(Object correspondence data)
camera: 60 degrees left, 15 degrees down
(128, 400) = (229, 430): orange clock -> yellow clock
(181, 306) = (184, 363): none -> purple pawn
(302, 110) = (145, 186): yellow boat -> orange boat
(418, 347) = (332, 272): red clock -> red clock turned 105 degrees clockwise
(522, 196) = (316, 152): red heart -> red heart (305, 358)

### Problem description
Would you repeat each line above exactly as it stands?

### Result
camera: 60 degrees left, 15 degrees down
(128, 400) = (229, 430): orange clock -> yellow clock
(181, 306) = (184, 363): none -> purple pawn
(302, 110) = (145, 186): yellow boat -> orange boat
(418, 347) = (332, 272): red clock -> red clock turned 105 degrees clockwise
(522, 196) = (316, 152): red heart -> red heart (305, 358)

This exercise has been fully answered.